=== DATA TO PROCESS ===
__________
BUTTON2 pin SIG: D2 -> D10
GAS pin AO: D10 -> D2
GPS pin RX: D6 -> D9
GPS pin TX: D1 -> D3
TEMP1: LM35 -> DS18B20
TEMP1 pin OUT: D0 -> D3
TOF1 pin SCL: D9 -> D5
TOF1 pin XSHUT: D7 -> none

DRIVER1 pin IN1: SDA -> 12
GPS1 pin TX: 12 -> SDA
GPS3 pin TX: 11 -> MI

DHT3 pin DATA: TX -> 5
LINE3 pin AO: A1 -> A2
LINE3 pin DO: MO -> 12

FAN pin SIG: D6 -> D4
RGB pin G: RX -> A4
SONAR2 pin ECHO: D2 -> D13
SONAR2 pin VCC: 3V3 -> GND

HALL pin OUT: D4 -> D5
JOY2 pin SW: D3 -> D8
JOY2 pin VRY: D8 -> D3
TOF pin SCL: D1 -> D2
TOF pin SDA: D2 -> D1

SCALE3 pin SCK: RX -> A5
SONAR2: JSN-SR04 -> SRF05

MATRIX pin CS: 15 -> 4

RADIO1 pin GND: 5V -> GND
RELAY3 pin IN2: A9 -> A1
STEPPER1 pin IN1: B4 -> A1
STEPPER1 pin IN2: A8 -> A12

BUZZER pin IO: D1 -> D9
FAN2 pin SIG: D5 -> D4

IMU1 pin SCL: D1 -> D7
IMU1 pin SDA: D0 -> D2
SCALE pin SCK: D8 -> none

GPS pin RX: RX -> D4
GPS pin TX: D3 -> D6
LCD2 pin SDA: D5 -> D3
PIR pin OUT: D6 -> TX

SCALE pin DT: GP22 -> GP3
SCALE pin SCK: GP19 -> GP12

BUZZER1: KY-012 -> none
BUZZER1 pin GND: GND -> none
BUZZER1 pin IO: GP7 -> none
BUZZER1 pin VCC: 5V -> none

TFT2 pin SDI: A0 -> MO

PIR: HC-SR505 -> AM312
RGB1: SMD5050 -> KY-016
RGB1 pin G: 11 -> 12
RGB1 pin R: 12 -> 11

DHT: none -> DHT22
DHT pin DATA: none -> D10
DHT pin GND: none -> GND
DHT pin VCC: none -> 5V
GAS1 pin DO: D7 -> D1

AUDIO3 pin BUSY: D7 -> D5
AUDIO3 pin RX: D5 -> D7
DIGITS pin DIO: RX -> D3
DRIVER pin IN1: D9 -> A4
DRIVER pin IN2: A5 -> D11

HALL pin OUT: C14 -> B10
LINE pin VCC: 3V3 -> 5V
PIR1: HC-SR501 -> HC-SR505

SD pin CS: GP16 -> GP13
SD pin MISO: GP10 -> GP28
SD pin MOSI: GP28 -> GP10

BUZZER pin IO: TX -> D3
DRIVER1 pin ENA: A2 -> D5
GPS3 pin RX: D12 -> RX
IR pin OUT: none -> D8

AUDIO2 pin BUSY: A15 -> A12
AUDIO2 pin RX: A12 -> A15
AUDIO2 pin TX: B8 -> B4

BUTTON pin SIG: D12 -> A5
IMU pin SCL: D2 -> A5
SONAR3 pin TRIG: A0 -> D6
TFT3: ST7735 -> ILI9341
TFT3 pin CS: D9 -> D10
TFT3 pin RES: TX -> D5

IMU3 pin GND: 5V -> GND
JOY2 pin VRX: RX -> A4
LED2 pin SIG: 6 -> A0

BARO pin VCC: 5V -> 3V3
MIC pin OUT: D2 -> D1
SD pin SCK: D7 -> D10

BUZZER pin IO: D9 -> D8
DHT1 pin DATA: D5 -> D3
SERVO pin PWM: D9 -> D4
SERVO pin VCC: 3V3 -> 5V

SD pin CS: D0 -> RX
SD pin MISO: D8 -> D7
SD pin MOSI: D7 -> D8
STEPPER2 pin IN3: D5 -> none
__________
=== DIRECTIONS FOR THIS TASK ===
Of all the entries above, output exactly the lines between the one holding "GPS3 pin TX: 11 -> MI" and the one holding "BUZZER1: KY-012 -> none", inclusive.

=== SOLUTION TO THE PROBLEM ===
GPS3 pin TX: 11 -> MI

DHT3 pin DATA: TX -> 5
LINE3 pin AO: A1 -> A2
LINE3 pin DO: MO -> 12

FAN pin SIG: D6 -> D4
RGB pin G: RX -> A4
SONAR2 pin ECHO: D2 -> D13
SONAR2 pin VCC: 3V3 -> GND

HALL pin OUT: D4 -> D5
JOY2 pin SW: D3 -> D8
JOY2 pin VRY: D8 -> D3
TOF pin SCL: D1 -> D2
TOF pin SDA: D2 -> D1

SCALE3 pin SCK: RX -> A5
SONAR2: JSN-SR04 -> SRF05

MATRIX pin CS: 15 -> 4

RADIO1 pin GND: 5V -> GND
RELAY3 pin IN2: A9 -> A1
STEPPER1 pin IN1: B4 -> A1
STEPPER1 pin IN2: A8 -> A12

BUZZER pin IO: D1 -> D9
FAN2 pin SIG: D5 -> D4

IMU1 pin SCL: D1 -> D7
IMU1 pin SDA: D0 -> D2
SCALE pin SCK: D8 -> none

GPS pin RX: RX -> D4
GPS pin TX: D3 -> D6
LCD2 pin SDA: D5 -> D3
PIR pin OUT: D6 -> TX

SCALE pin DT: GP22 -> GP3
SCALE pin SCK: GP19 -> GP12

BUZZER1: KY-012 -> none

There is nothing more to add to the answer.